- **Assigned task**: For the records below, give the number of lines that include the string "none". Nothing else belongs in the answer.

(Input for this task)

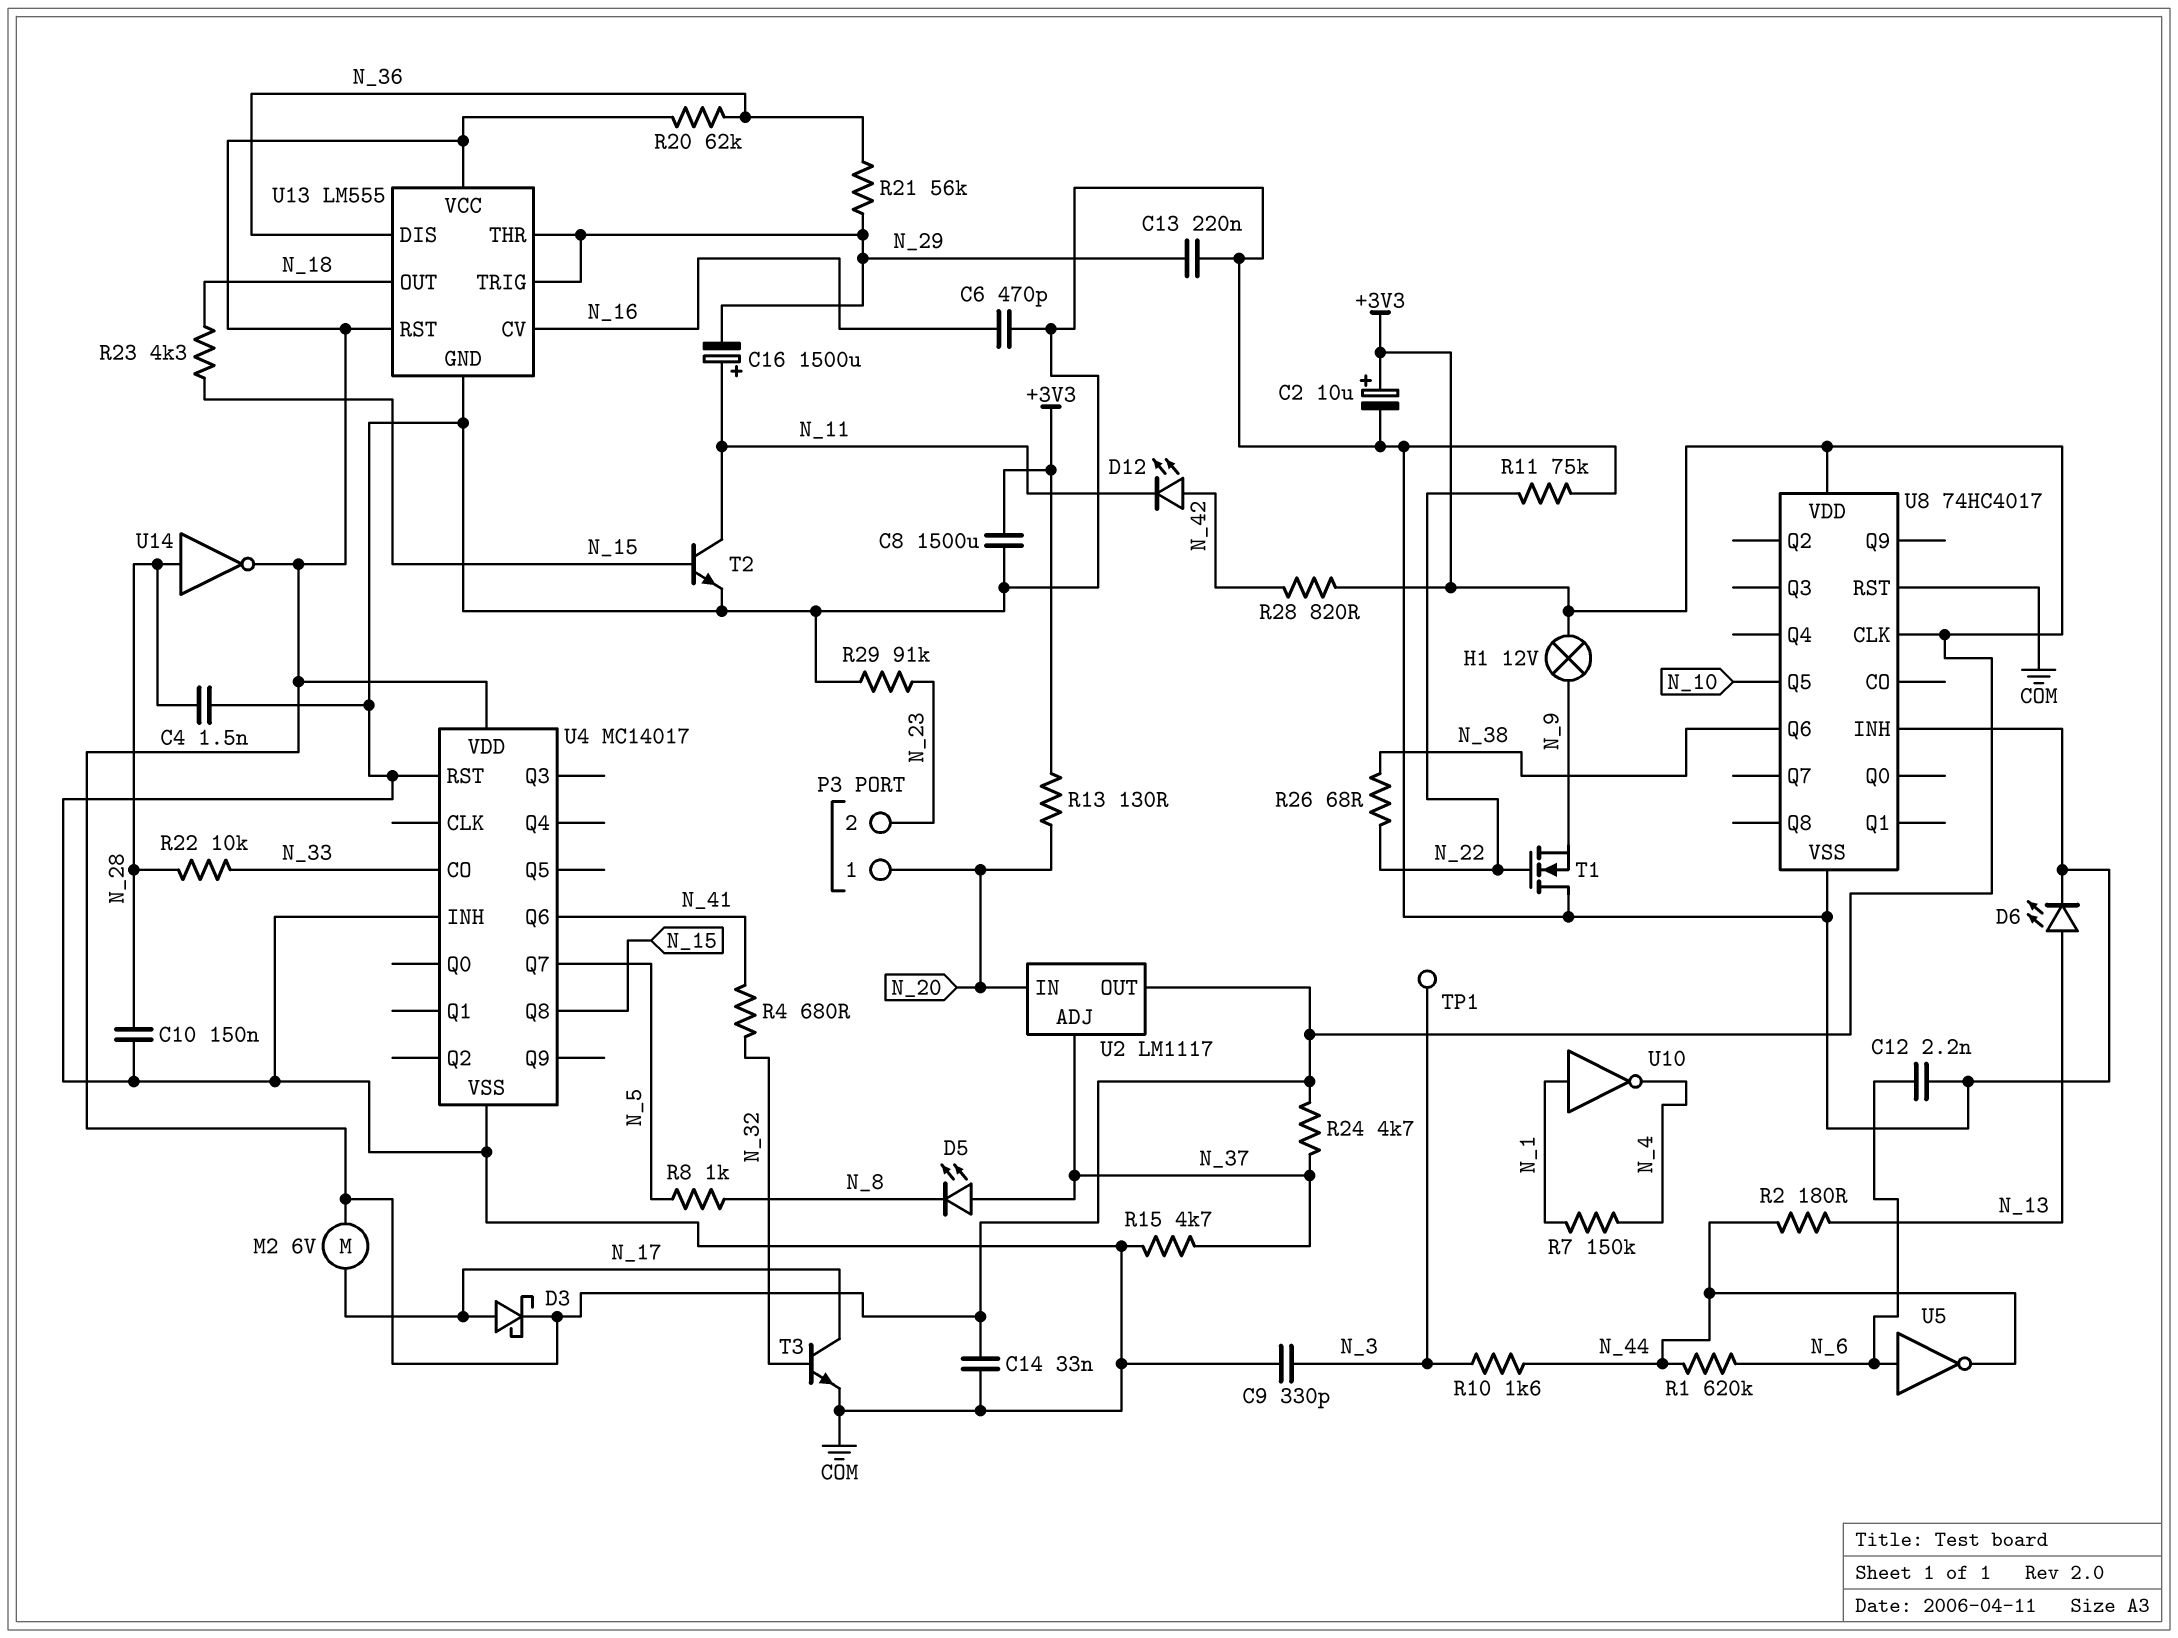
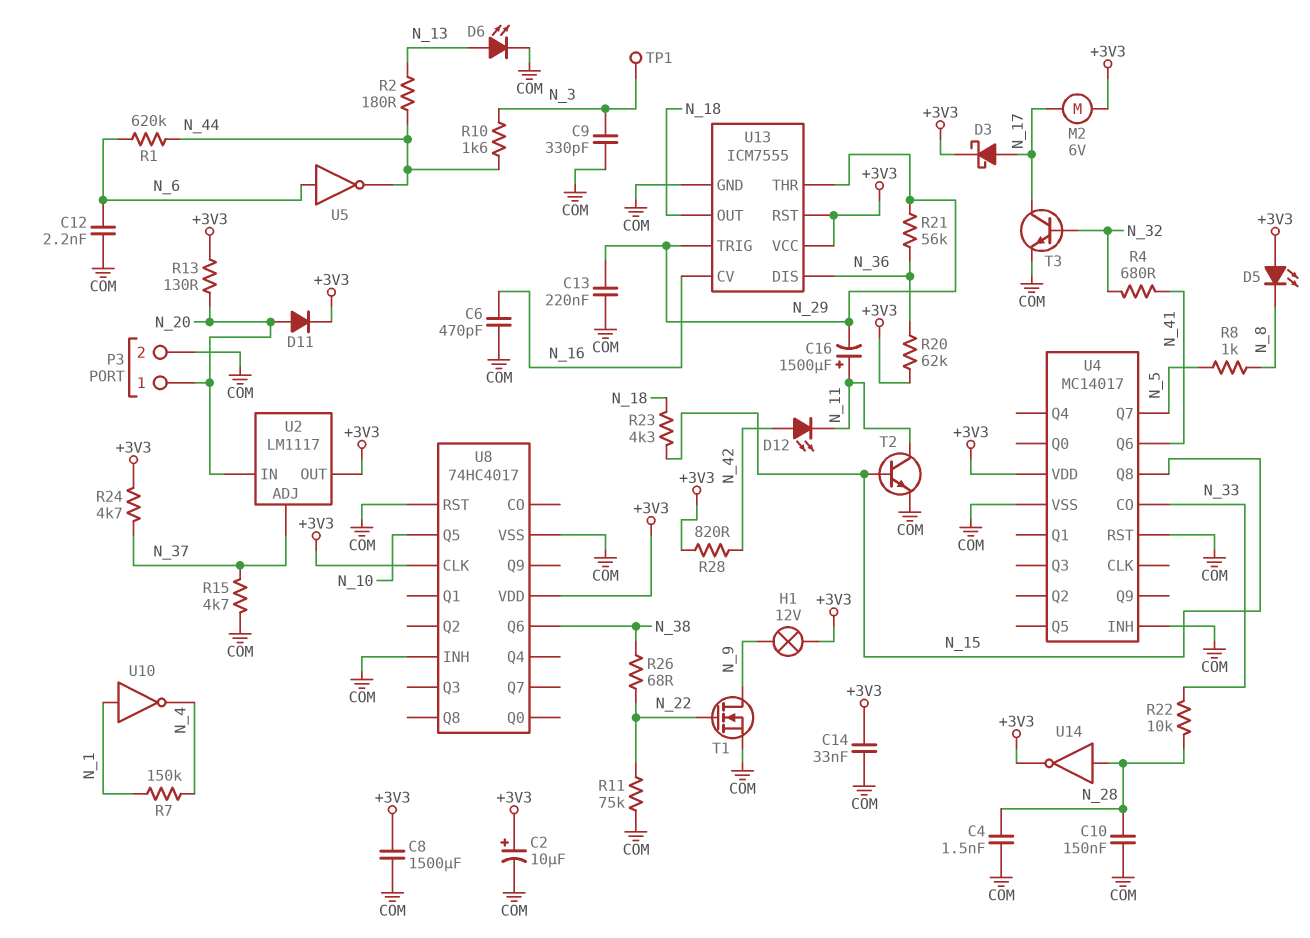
D5: LED (A N_37, K N_8) -> LED (A +3V3, K N_8)
D11: none -> diode (A N_20, K +3V3)
P3 pin 2: N_23 -> COM
R29: 91k (COM, N_23) -> none
T1: NMOS (G N_22, D COM, S N_9) -> NMOS (G N_22, D N_9, S COM)
U13: LM555 -> ICM7555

(End Input for this task)

- **Completed task**: 2